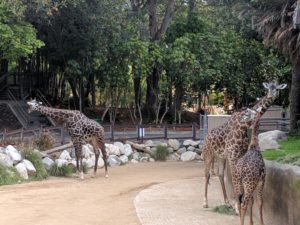
Locate an element on the screen. This screenshot has height=225, width=300. wall is located at coordinates (215, 124).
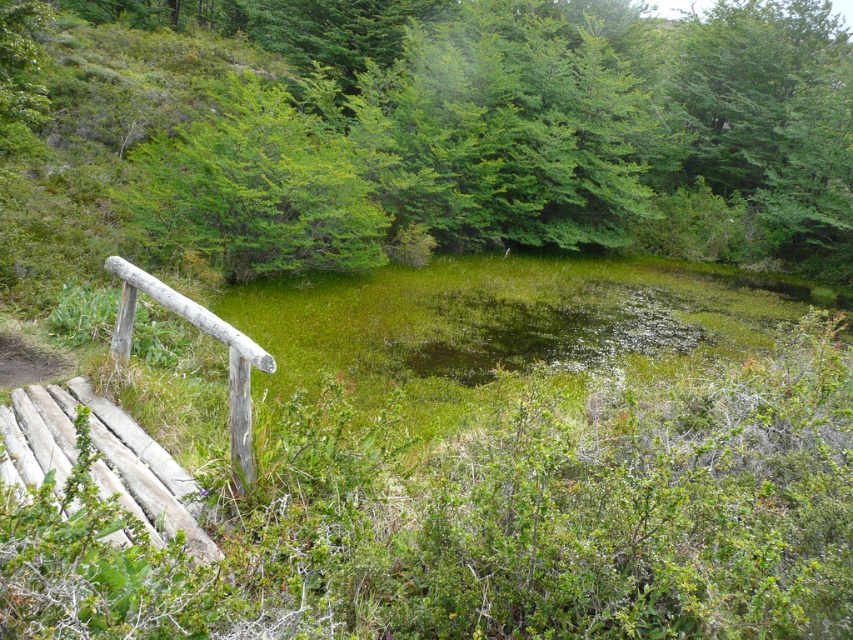
Which is more to the right, green leafy tree at center or green leafy tree at upper center?

green leafy tree at center

Which is in front, point (482, 208) or point (187, 136)?

Point (187, 136) is in front.

You are a GUI agent. You are given a task and a screenshot of the screen. Output one action in this format:
    pyautogui.click(x=<x>, y=<y>)
    Task: Click on the green leafy tree at center
    The height and width of the screenshot is (640, 853).
    Given the screenshot: What is the action you would take?
    pyautogui.click(x=445, y=129)

Can you confirm if green leafy tree at center is smaller than weathered wood rail at left?

Incorrect, green leafy tree at center is not smaller in size than weathered wood rail at left.

Does green leafy tree at center have a lesser height compared to weathered wood rail at left?

Incorrect, green leafy tree at center's height does not fall short of weathered wood rail at left's.

Image resolution: width=853 pixels, height=640 pixels. Identify the location of green leafy tree at center. (445, 129).

Is green leafy tree at upper center bigger than weathered wood rail at left?

Indeed, green leafy tree at upper center has a larger size compared to weathered wood rail at left.

From the picture: Between green leafy tree at upper center and weathered wood rail at left, which one is positioned lower?

weathered wood rail at left

This screenshot has height=640, width=853. What do you see at coordinates (256, 189) in the screenshot?
I see `green leafy tree at upper center` at bounding box center [256, 189].

This screenshot has width=853, height=640. I want to click on green leafy tree at upper center, so (256, 189).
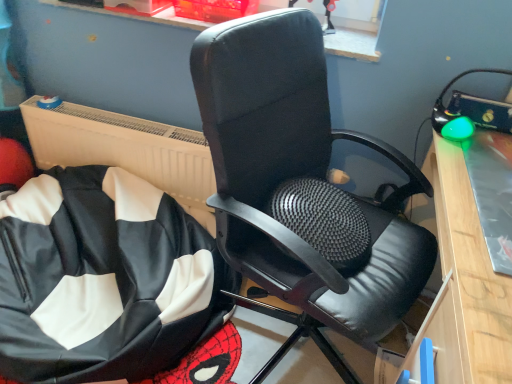
Question: In terms of size, does black leather bean bag at lower left appear bigger or smaller than black leather chair at center?

Choices:
 (A) small
 (B) big

Answer: (A)

Question: Choose the correct answer: Is black leather bean bag at lower left inside black leather chair at center or outside it?

Choices:
 (A) inside
 (B) outside

Answer: (B)

Question: Is black leather bean bag at lower left in front of or behind black leather chair at center in the image?

Choices:
 (A) front
 (B) behind

Answer: (B)

Question: From a real-world perspective, is black leather chair at center above or below black leather bean bag at lower left?

Choices:
 (A) above
 (B) below

Answer: (A)

Question: Which is correct: black leather chair at center is inside black leather bean bag at lower left, or outside of it?

Choices:
 (A) inside
 (B) outside

Answer: (B)

Question: Based on their sizes in the image, would you say black leather chair at center is bigger or smaller than black leather bean bag at lower left?

Choices:
 (A) big
 (B) small

Answer: (A)

Question: Considering their positions, is black leather chair at center located in front of or behind black leather bean bag at lower left?

Choices:
 (A) behind
 (B) front

Answer: (B)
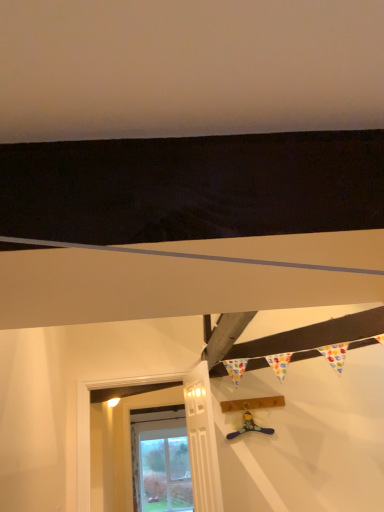
Question: Is the position of white painted wood door at lower left more distant than that of blue fabric toy at center?

Choices:
 (A) yes
 (B) no

Answer: (B)

Question: Does white painted wood door at lower left turn towards blue fabric toy at center?

Choices:
 (A) yes
 (B) no

Answer: (B)

Question: Does white painted wood door at lower left have a smaller size compared to blue fabric toy at center?

Choices:
 (A) yes
 (B) no

Answer: (B)

Question: Considering the relative positions of white painted wood door at lower left and blue fabric toy at center in the image provided, is white painted wood door at lower left to the right of blue fabric toy at center from the viewer's perspective?

Choices:
 (A) no
 (B) yes

Answer: (A)

Question: Is white painted wood door at lower left placed right next to blue fabric toy at center?

Choices:
 (A) no
 (B) yes

Answer: (A)

Question: Considering the relative positions of white painted wood door at lower left and blue fabric toy at center in the image provided, is white painted wood door at lower left in front of blue fabric toy at center?

Choices:
 (A) no
 (B) yes

Answer: (B)

Question: Could you tell me if white painted wood at lower left is facing blue fabric toy at center?

Choices:
 (A) yes
 (B) no

Answer: (B)

Question: Is white painted wood at lower left looking in the opposite direction of blue fabric toy at center?

Choices:
 (A) no
 (B) yes

Answer: (A)

Question: Is white painted wood at lower left positioned far away from blue fabric toy at center?

Choices:
 (A) yes
 (B) no

Answer: (A)

Question: Is white painted wood at lower left wider than blue fabric toy at center?

Choices:
 (A) yes
 (B) no

Answer: (A)

Question: From the image's perspective, is white painted wood at lower left located above blue fabric toy at center?

Choices:
 (A) no
 (B) yes

Answer: (A)

Question: Considering the relative sizes of white painted wood at lower left and blue fabric toy at center in the image provided, is white painted wood at lower left shorter than blue fabric toy at center?

Choices:
 (A) no
 (B) yes

Answer: (A)

Question: Is white painted wood at lower left at the left side of white painted wood door at lower left?

Choices:
 (A) no
 (B) yes

Answer: (B)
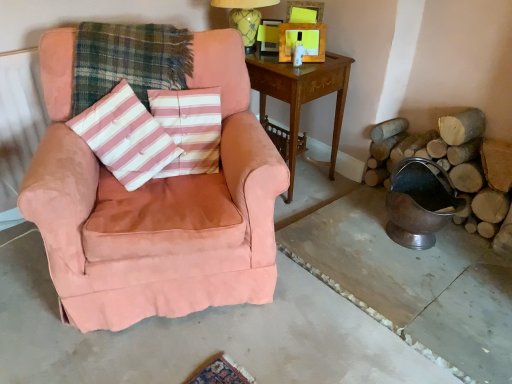
Image resolution: width=512 pixels, height=384 pixels. Find the location of `vacant area that lies to the right of polished silver swivel chair at lower right`. vacant area that lies to the right of polished silver swivel chair at lower right is located at coordinates (473, 247).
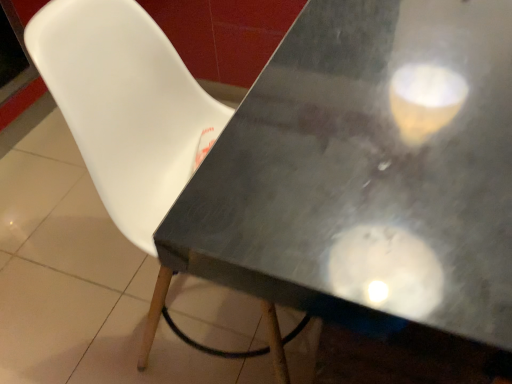
Locate an element on the screen. The image size is (512, 384). free space to the left of white plastic chair at center is located at coordinates (92, 309).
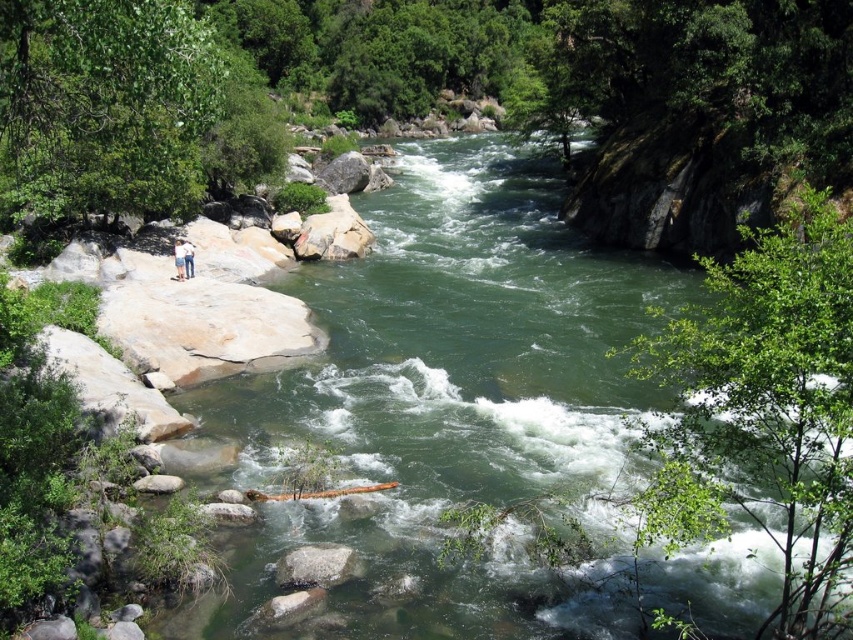
Question: Is gray smooth rock at center thinner than blue jeans at lower left?

Choices:
 (A) no
 (B) yes

Answer: (A)

Question: Which point is closer to the camera?

Choices:
 (A) light brown leather jacket at upper left
 (B) blue jeans at lower left

Answer: (A)

Question: Estimate the real-world distances between objects in this image. Which object is farther from the light brown leather jacket at upper left?

Choices:
 (A) green smooth water at center
 (B) blue jeans at lower left
 (C) gray smooth rock at center

Answer: (C)

Question: Is green smooth water at center closer to the viewer compared to blue jeans at lower left?

Choices:
 (A) yes
 (B) no

Answer: (A)

Question: Which of the following is the farthest from the observer?

Choices:
 (A) (190, 269)
 (B) (180, 260)
 (C) (602, 600)

Answer: (B)

Question: Does gray smooth rock at center have a greater width compared to blue jeans at lower left?

Choices:
 (A) no
 (B) yes

Answer: (B)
#####
## EXERCISE DIRECTIONS
Copy the data above line for line, without any changes, and leave out the pictures.

## WRITTEN REPLY
Locate an element on the screen. This screenshot has height=225, width=300. wall is located at coordinates (215, 124).
Which is more to the right, green leafy tree at center or green leafy tree at upper center?

green leafy tree at center

Which is in front, point (482, 208) or point (187, 136)?

Point (187, 136) is in front.

You are a GUI agent. You are given a task and a screenshot of the screen. Output one action in this format:
    pyautogui.click(x=<x>, y=<y>)
    Task: Click on the green leafy tree at center
    The height and width of the screenshot is (640, 853).
    Given the screenshot: What is the action you would take?
    pyautogui.click(x=445, y=129)

Can you confirm if green leafy tree at center is smaller than weathered wood rail at left?

Incorrect, green leafy tree at center is not smaller in size than weathered wood rail at left.

Does green leafy tree at center have a lesser height compared to weathered wood rail at left?

Incorrect, green leafy tree at center's height does not fall short of weathered wood rail at left's.

Image resolution: width=853 pixels, height=640 pixels. Identify the location of green leafy tree at center. (445, 129).

Is green leafy tree at upper center bigger than weathered wood rail at left?

Indeed, green leafy tree at upper center has a larger size compared to weathered wood rail at left.

From the picture: Between green leafy tree at upper center and weathered wood rail at left, which one is positioned lower?

weathered wood rail at left

This screenshot has height=640, width=853. What do you see at coordinates (256, 189) in the screenshot?
I see `green leafy tree at upper center` at bounding box center [256, 189].

This screenshot has width=853, height=640. I want to click on green leafy tree at upper center, so (256, 189).
Question: In terms of size, does black leather bean bag at lower left appear bigger or smaller than black leather chair at center?

Choices:
 (A) small
 (B) big

Answer: (A)

Question: Choose the correct answer: Is black leather bean bag at lower left inside black leather chair at center or outside it?

Choices:
 (A) inside
 (B) outside

Answer: (B)

Question: Is black leather bean bag at lower left in front of or behind black leather chair at center in the image?

Choices:
 (A) front
 (B) behind

Answer: (B)

Question: From a real-world perspective, is black leather chair at center above or below black leather bean bag at lower left?

Choices:
 (A) above
 (B) below

Answer: (A)

Question: Which is correct: black leather chair at center is inside black leather bean bag at lower left, or outside of it?

Choices:
 (A) inside
 (B) outside

Answer: (B)

Question: Based on their sizes in the image, would you say black leather chair at center is bigger or smaller than black leather bean bag at lower left?

Choices:
 (A) big
 (B) small

Answer: (A)

Question: Considering their positions, is black leather chair at center located in front of or behind black leather bean bag at lower left?

Choices:
 (A) behind
 (B) front

Answer: (B)
Question: Is the position of white painted wood door at lower left more distant than that of blue fabric toy at center?

Choices:
 (A) yes
 (B) no

Answer: (B)

Question: Does white painted wood door at lower left turn towards blue fabric toy at center?

Choices:
 (A) yes
 (B) no

Answer: (B)

Question: Does white painted wood door at lower left have a smaller size compared to blue fabric toy at center?

Choices:
 (A) yes
 (B) no

Answer: (B)

Question: Considering the relative positions of white painted wood door at lower left and blue fabric toy at center in the image provided, is white painted wood door at lower left to the right of blue fabric toy at center from the viewer's perspective?

Choices:
 (A) no
 (B) yes

Answer: (A)

Question: Is white painted wood door at lower left placed right next to blue fabric toy at center?

Choices:
 (A) no
 (B) yes

Answer: (A)

Question: Considering the relative positions of white painted wood door at lower left and blue fabric toy at center in the image provided, is white painted wood door at lower left in front of blue fabric toy at center?

Choices:
 (A) no
 (B) yes

Answer: (B)

Question: Could you tell me if white painted wood at lower left is facing blue fabric toy at center?

Choices:
 (A) yes
 (B) no

Answer: (B)

Question: Is white painted wood at lower left looking in the opposite direction of blue fabric toy at center?

Choices:
 (A) no
 (B) yes

Answer: (A)

Question: Is white painted wood at lower left positioned far away from blue fabric toy at center?

Choices:
 (A) yes
 (B) no

Answer: (A)

Question: Is white painted wood at lower left wider than blue fabric toy at center?

Choices:
 (A) yes
 (B) no

Answer: (A)

Question: From the image's perspective, is white painted wood at lower left located above blue fabric toy at center?

Choices:
 (A) no
 (B) yes

Answer: (A)

Question: Considering the relative sizes of white painted wood at lower left and blue fabric toy at center in the image provided, is white painted wood at lower left shorter than blue fabric toy at center?

Choices:
 (A) no
 (B) yes

Answer: (A)

Question: Is white painted wood at lower left at the left side of white painted wood door at lower left?

Choices:
 (A) no
 (B) yes

Answer: (B)
Image resolution: width=512 pixels, height=384 pixels. Find the location of `vacant area that lies to the right of polished silver swivel chair at lower right`. vacant area that lies to the right of polished silver swivel chair at lower right is located at coordinates (473, 247).
Locate an element on the screen. The image size is (512, 384). free space to the left of white plastic chair at center is located at coordinates (92, 309).
Question: Is gray smooth rock at center thinner than blue jeans at lower left?

Choices:
 (A) no
 (B) yes

Answer: (A)

Question: Which point is closer to the camera?

Choices:
 (A) light brown leather jacket at upper left
 (B) blue jeans at lower left

Answer: (A)

Question: Estimate the real-world distances between objects in this image. Which object is farther from the light brown leather jacket at upper left?

Choices:
 (A) green smooth water at center
 (B) blue jeans at lower left
 (C) gray smooth rock at center

Answer: (C)

Question: Is green smooth water at center closer to the viewer compared to blue jeans at lower left?

Choices:
 (A) yes
 (B) no

Answer: (A)

Question: Which of the following is the farthest from the observer?

Choices:
 (A) (190, 269)
 (B) (180, 260)
 (C) (602, 600)

Answer: (B)

Question: Does gray smooth rock at center have a greater width compared to blue jeans at lower left?

Choices:
 (A) no
 (B) yes

Answer: (B)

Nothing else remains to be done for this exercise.